(Recorded data)
▼

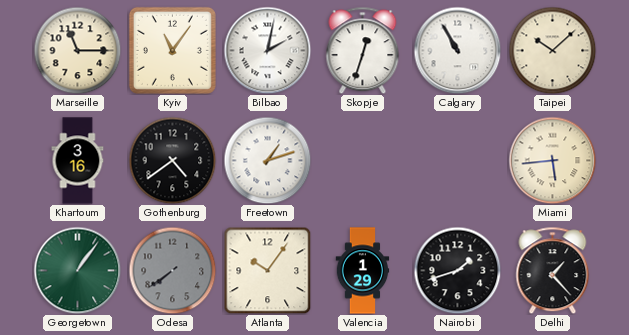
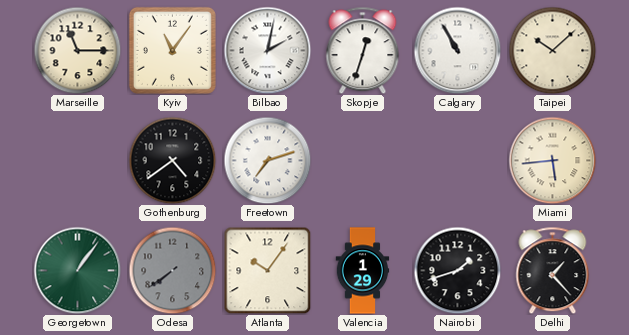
Khartoum: 3:16 -> none
Freetown: 1:12 -> 7:12
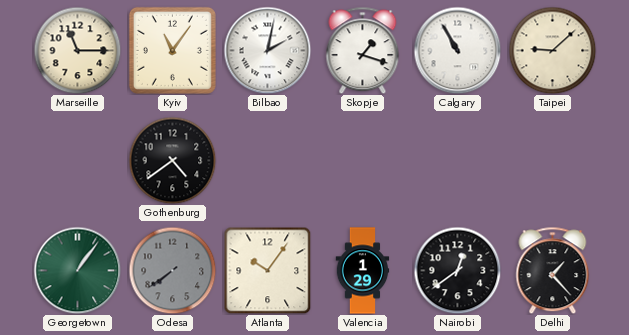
Skopje: 12:33 -> 1:18
Taipei: 10:08 -> 9:08
Freetown: 7:12 -> none
Miami: 5:44 -> none
Nairobi: 1:42 -> 12:39
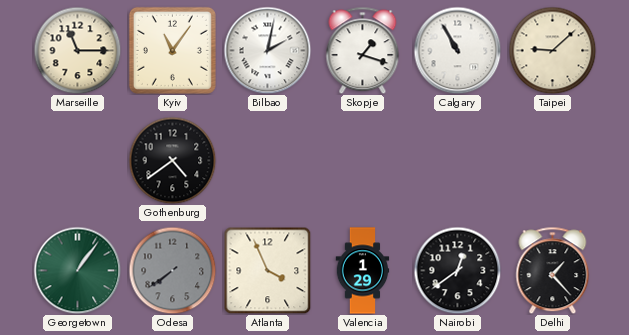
Atlanta: 10:06 -> 3:56
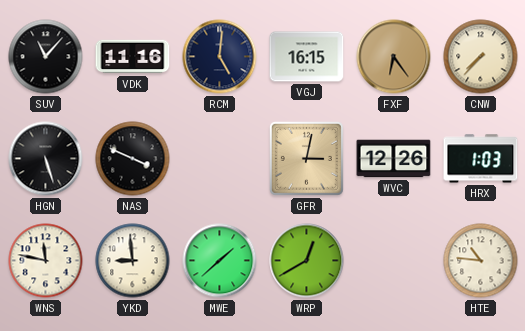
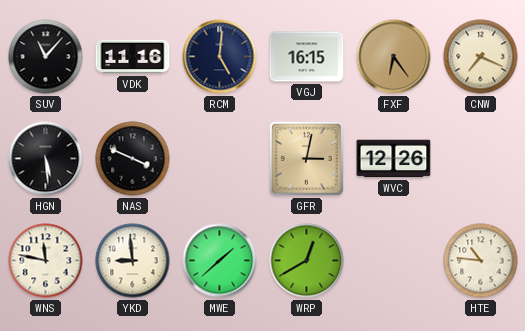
CNW: 7:37 -> 7:19
HGN: 5:27 -> 5:29
HRX: 1:03 -> none
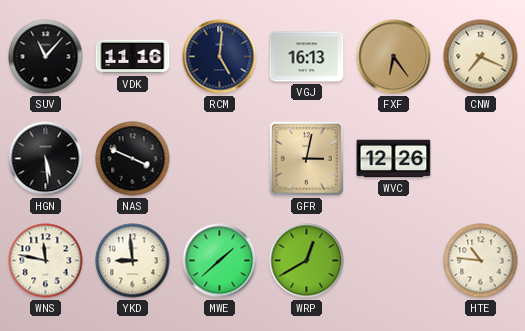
VGJ: 16:15 -> 16:13
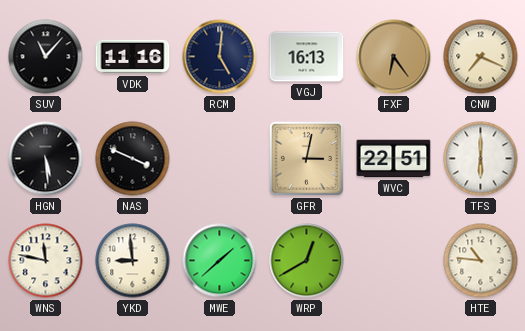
WVC: 12:26 -> 22:51
TFS: none -> 6:00
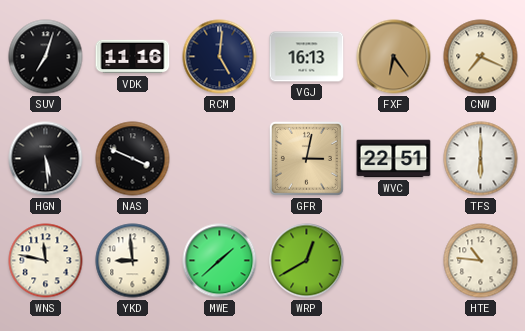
SUV: 11:07 -> 7:03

▲

TASK BRIEF:
Transcribe every line of the data above word for word, leaving out the pictures.

FINISHED TASK:
Khartoum: 3:16 -> none
Freetown: 1:12 -> 7:12
Skopje: 12:33 -> 1:18
Taipei: 10:08 -> 9:08
Freetown: 7:12 -> none
Miami: 5:44 -> none
Nairobi: 1:42 -> 12:39
Atlanta: 10:06 -> 3:56
CNW: 7:37 -> 7:19
HGN: 5:27 -> 5:29
HRX: 1:03 -> none
VGJ: 16:15 -> 16:13
WVC: 12:26 -> 22:51
TFS: none -> 6:00
SUV: 11:07 -> 7:03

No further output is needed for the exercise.